**EXERCISE BRIEF**: Scan the listing below for the string "jouet" and copy each line where it turns up.

**SUPPLIED MATERIAL**:
Segment Open
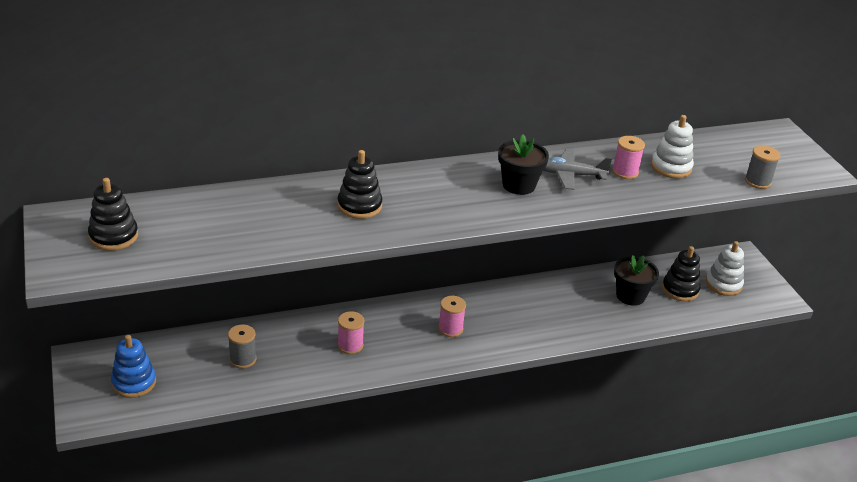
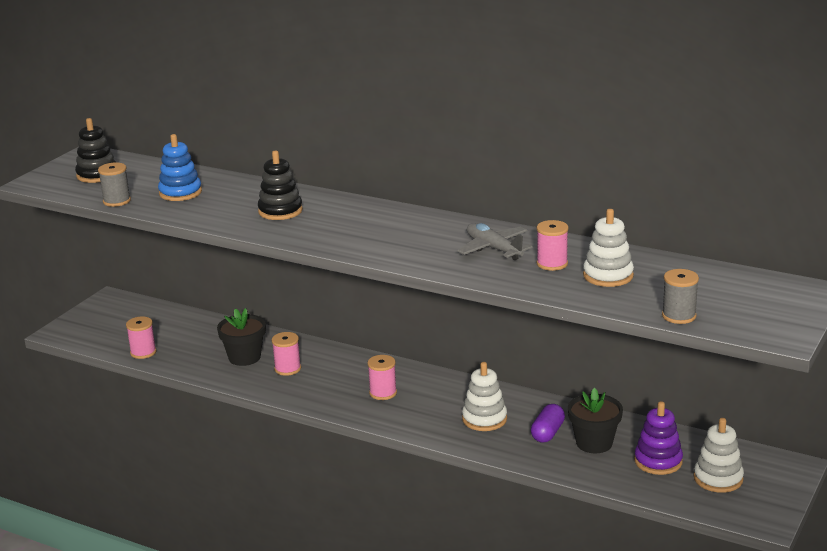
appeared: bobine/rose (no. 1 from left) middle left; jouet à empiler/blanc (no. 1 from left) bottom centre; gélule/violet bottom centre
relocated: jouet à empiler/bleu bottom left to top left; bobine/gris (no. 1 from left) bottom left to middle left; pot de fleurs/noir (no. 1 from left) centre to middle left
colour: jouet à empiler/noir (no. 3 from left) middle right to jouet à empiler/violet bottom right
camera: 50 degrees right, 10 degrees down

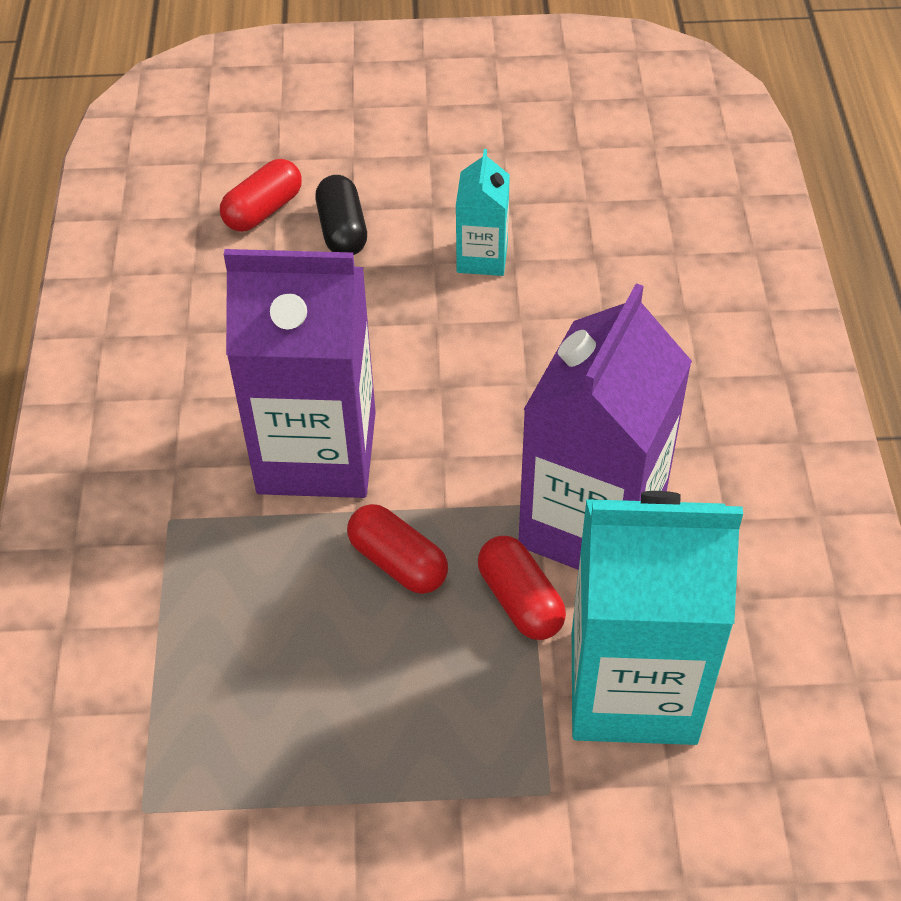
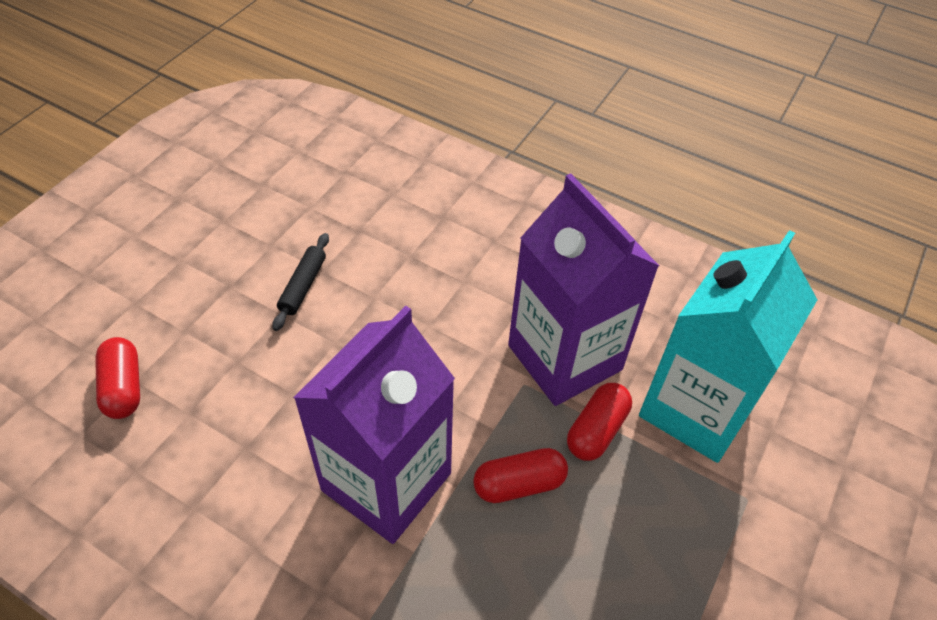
missing: gélule/noir top centre
exchanged: brique de lait/turquoise (no. 1 from left) top centre to rouleau à pâtisserie/noir middle left
spun: gélule/rouge (no. 3 from left) centre = bottom centre 60 degrees counterclockwise
camera: 60 degrees left, 0 degrees up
Segment Closed
**OUTPUT FOR THIS TASK**:
appeared: bobine/rose (no. 1 from left) middle left; jouet à empiler/blanc (no. 1 from left) bottom centre; gélule/violet bottom centre
relocated: jouet à empiler/bleu bottom left to top left; bobine/gris (no. 1 from left) bottom left to middle left; pot de fleurs/noir (no. 1 from left) centre to middle left
colour: jouet à empiler/noir (no. 3 from left) middle right to jouet à empiler/violet bottom right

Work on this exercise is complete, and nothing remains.